# What is being asked
Go through the material and copy every line in which "size" appears.
-- Raw data follows --
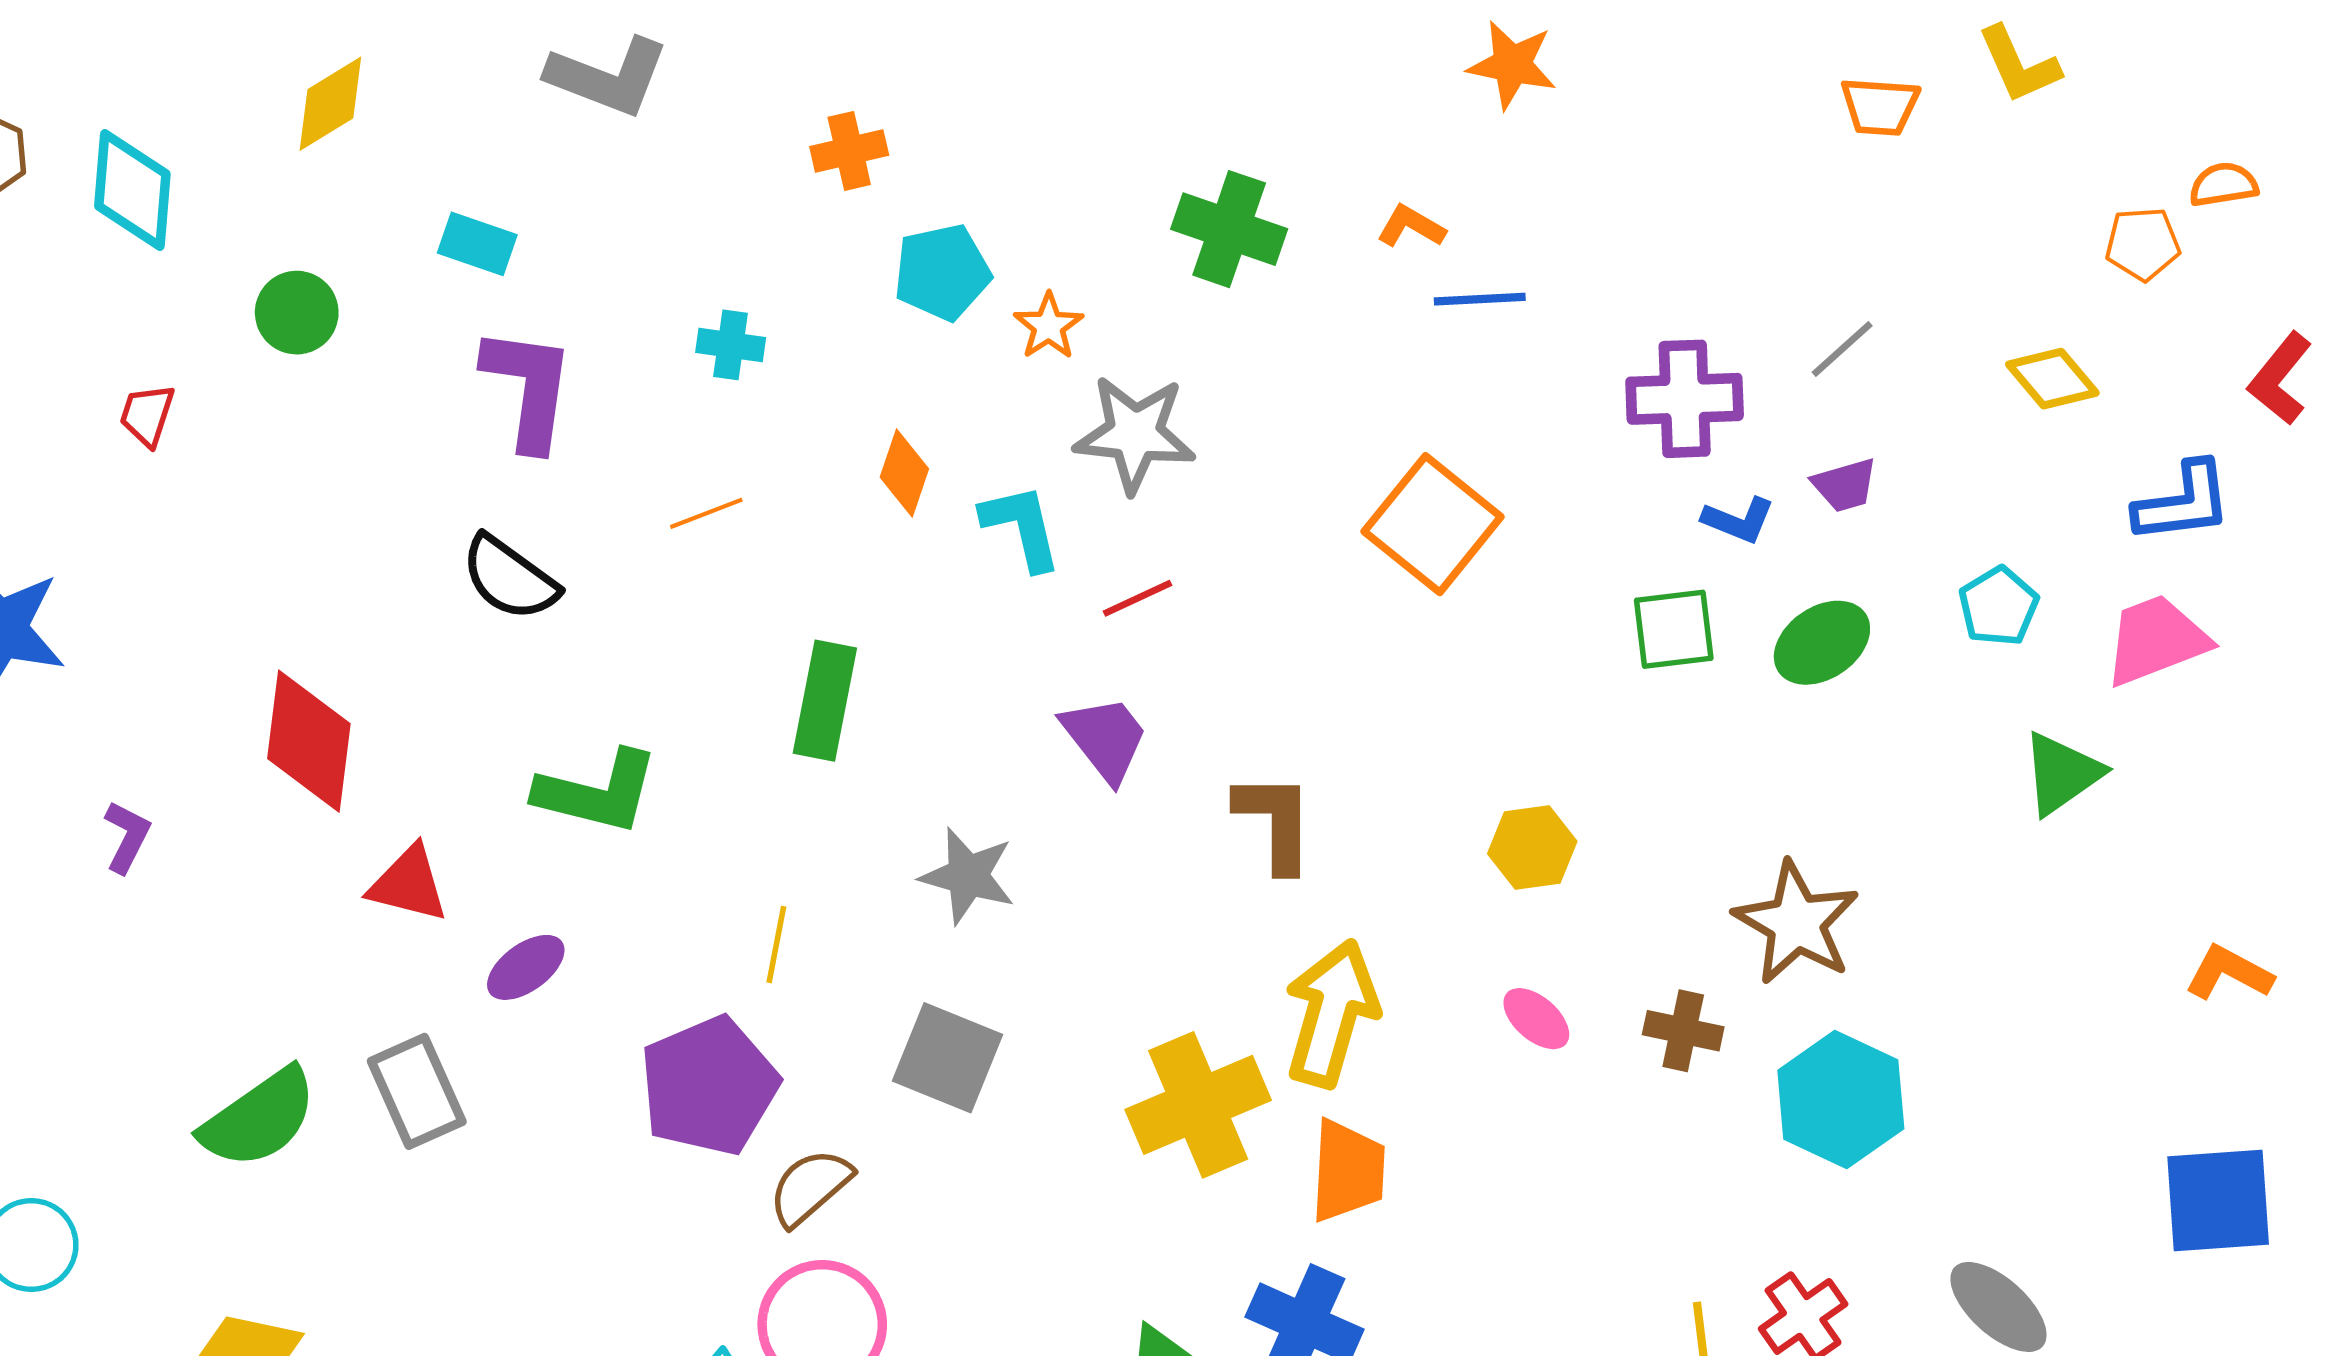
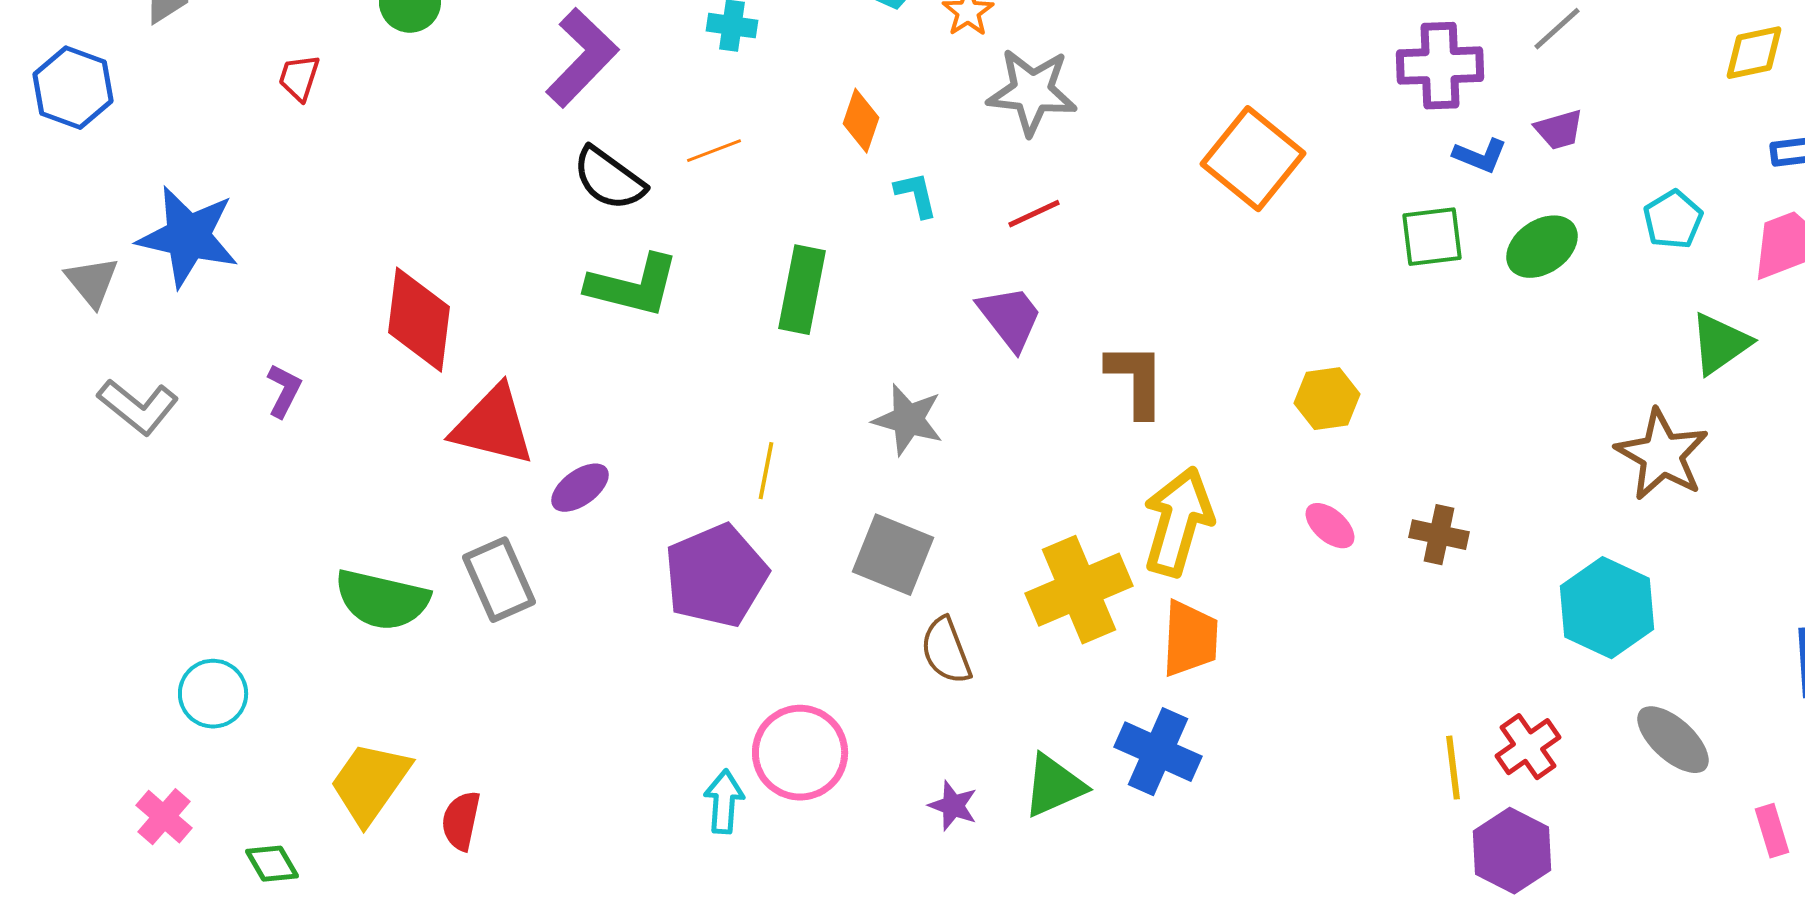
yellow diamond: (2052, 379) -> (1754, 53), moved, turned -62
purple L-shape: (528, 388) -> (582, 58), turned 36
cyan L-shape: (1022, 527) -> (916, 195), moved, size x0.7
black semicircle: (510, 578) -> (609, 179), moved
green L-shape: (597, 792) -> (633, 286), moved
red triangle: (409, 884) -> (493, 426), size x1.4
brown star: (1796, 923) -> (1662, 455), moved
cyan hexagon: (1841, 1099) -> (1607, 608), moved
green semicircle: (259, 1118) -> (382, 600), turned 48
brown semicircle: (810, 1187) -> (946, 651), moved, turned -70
-- Raw data concluded --
# Problem solution
cyan L-shape: (1022, 527) -> (916, 195), moved, size x0.7
red triangle: (409, 884) -> (493, 426), size x1.4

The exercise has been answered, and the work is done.